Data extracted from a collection
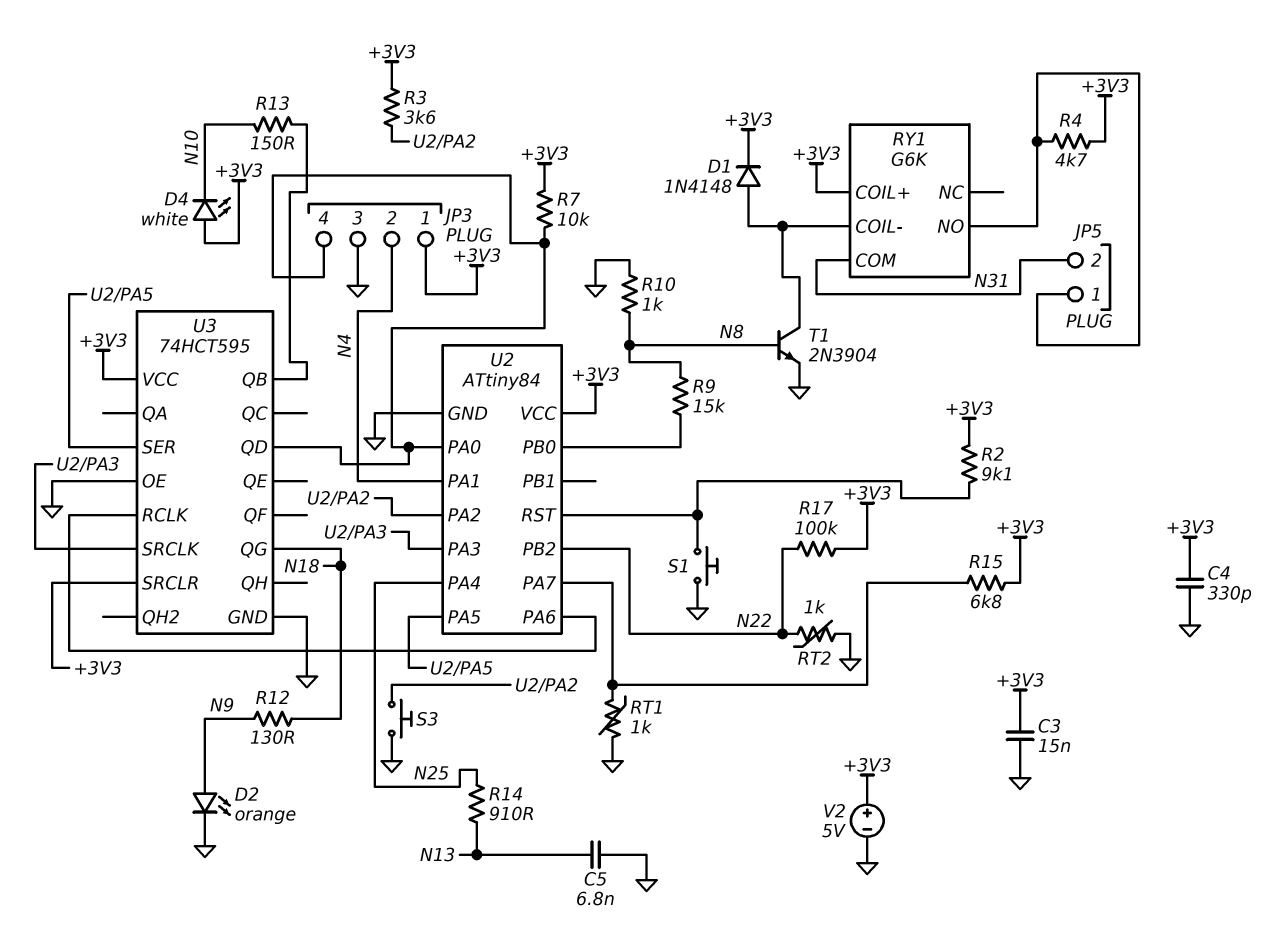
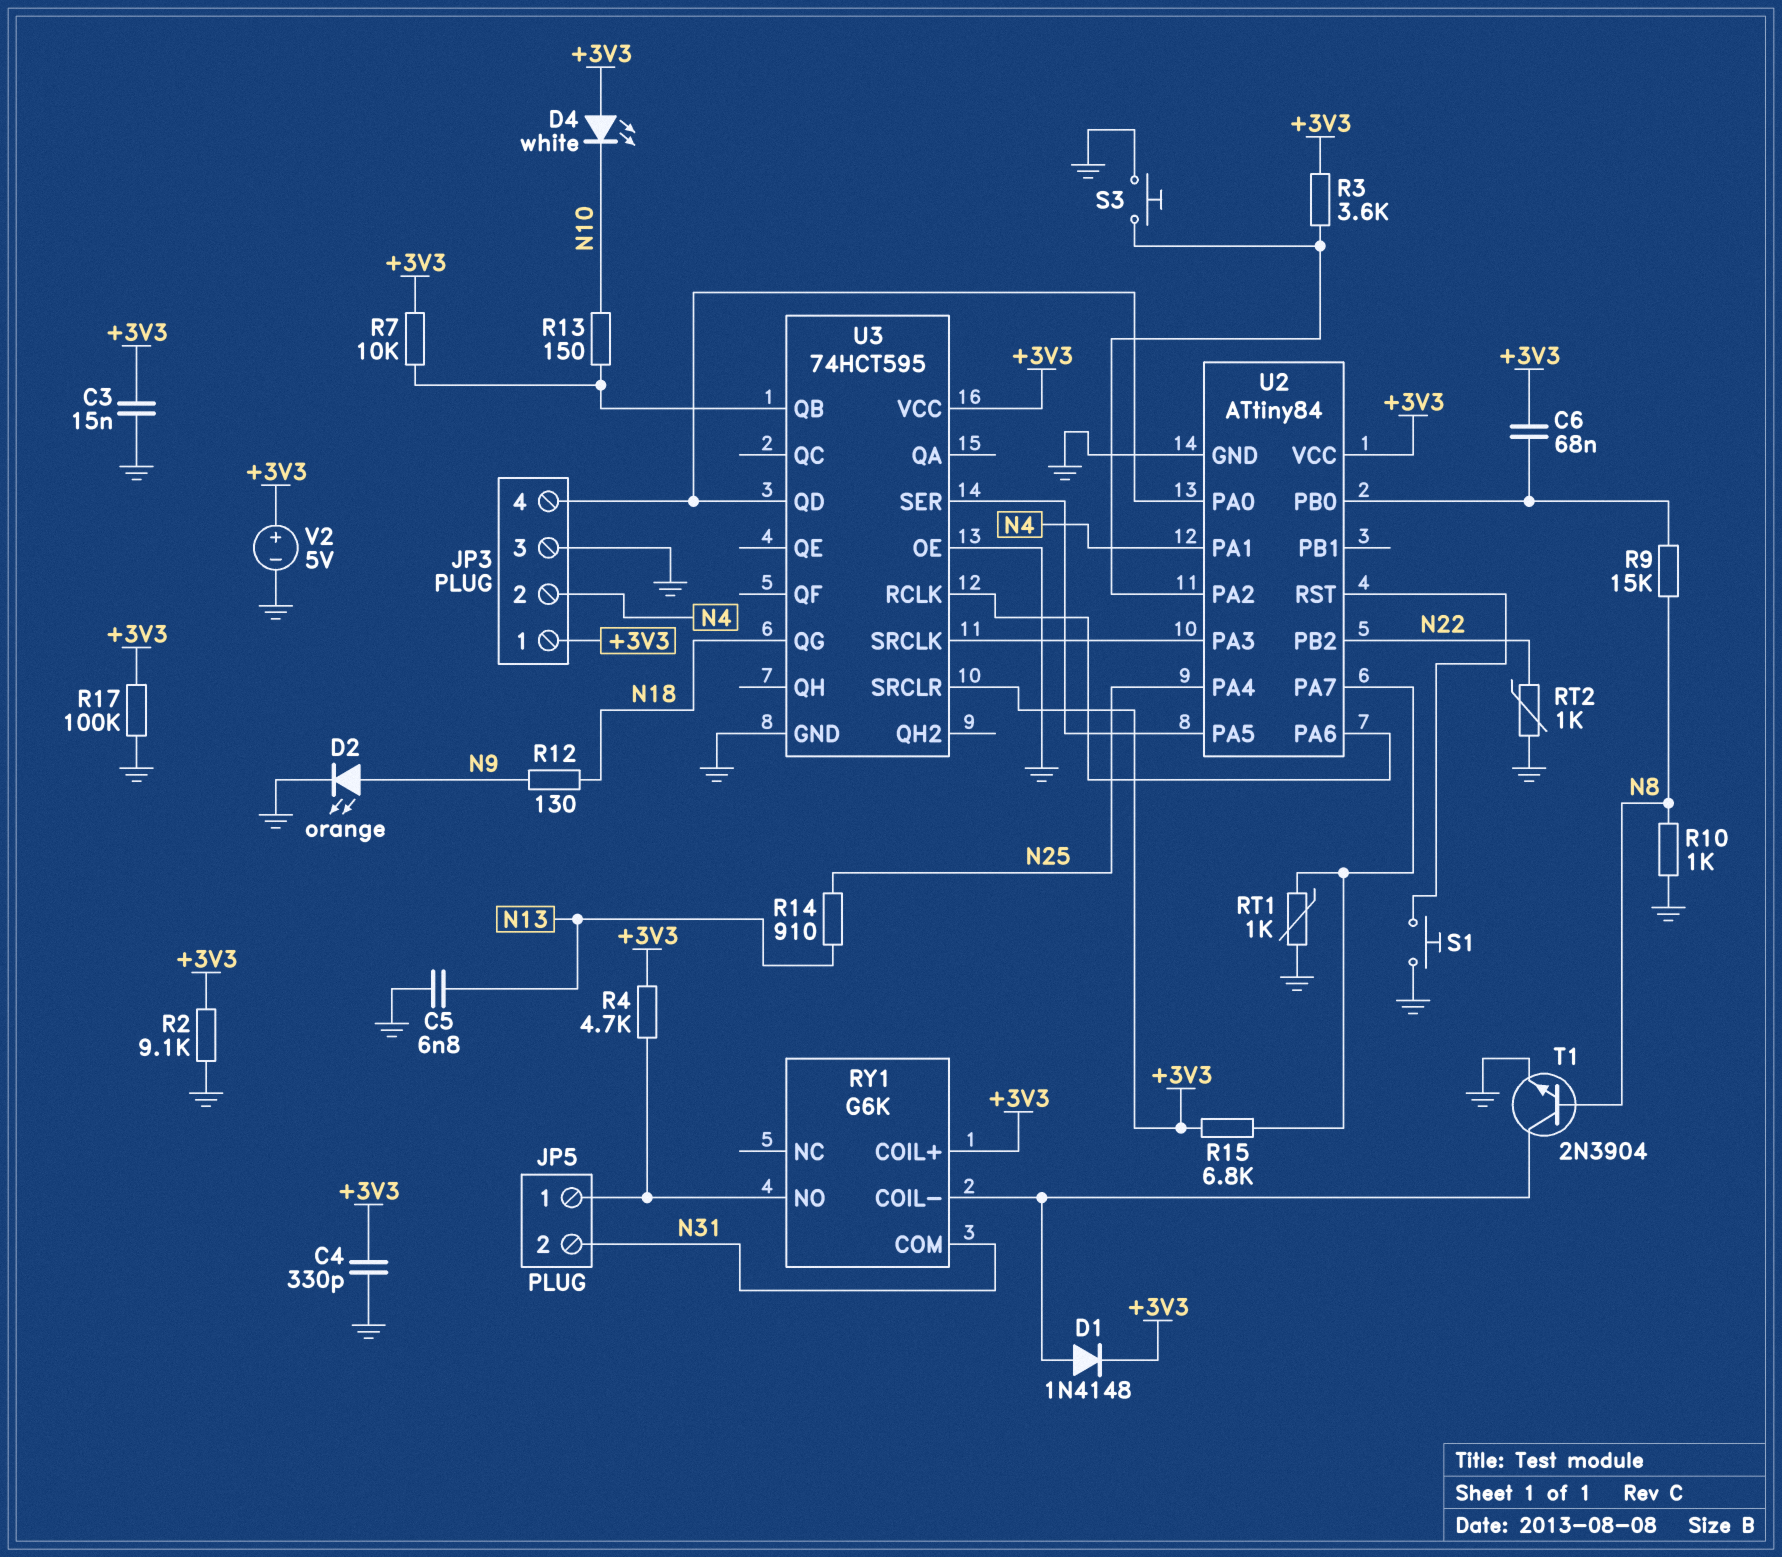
C6: none -> 68nF (+3V3, U2/PB0)
R2: 9.1k (+3V3, U2/RST) -> 9.1k (+3V3, GND)
R7: 10k (+3V3, JP3/4) -> 10k (+3V3, U3/QB)
R17: 100k (+3V3, N22) -> 100k (+3V3, GND)

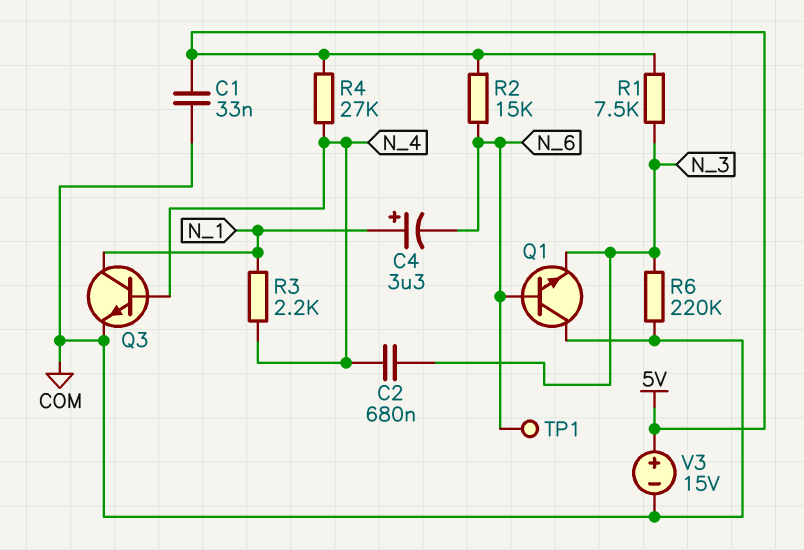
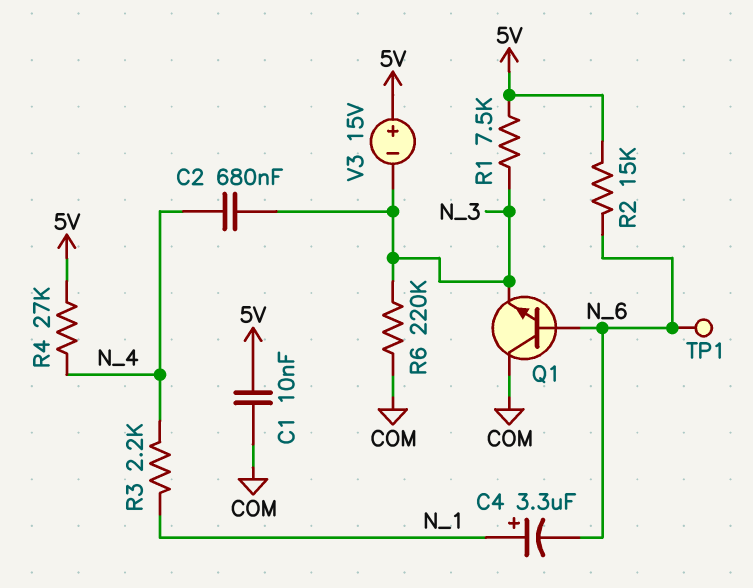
C1: 33nF (5V, COM) -> 10nF (5V, COM)
Q3: NPN (B N_4, C N_1, E COM) -> none
V3: 15V (plus 5V, minus COM) -> 15V (plus 5V, minus N_3)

§ **WHAT YOU ARE ASKED TO DO**: Your copy should hold exactly the lines from the one with "R17: 100k (+3V3, N22) -> 100k (+3V3, GND)" through the final line of the records, both ends included, and no pictures.

§ **ANSWER SECTION**:
R17: 100k (+3V3, N22) -> 100k (+3V3, GND)

C1: 33nF (5V, COM) -> 10nF (5V, COM)
Q3: NPN (B N_4, C N_1, E COM) -> none
V3: 15V (plus 5V, minus COM) -> 15V (plus 5V, minus N_3)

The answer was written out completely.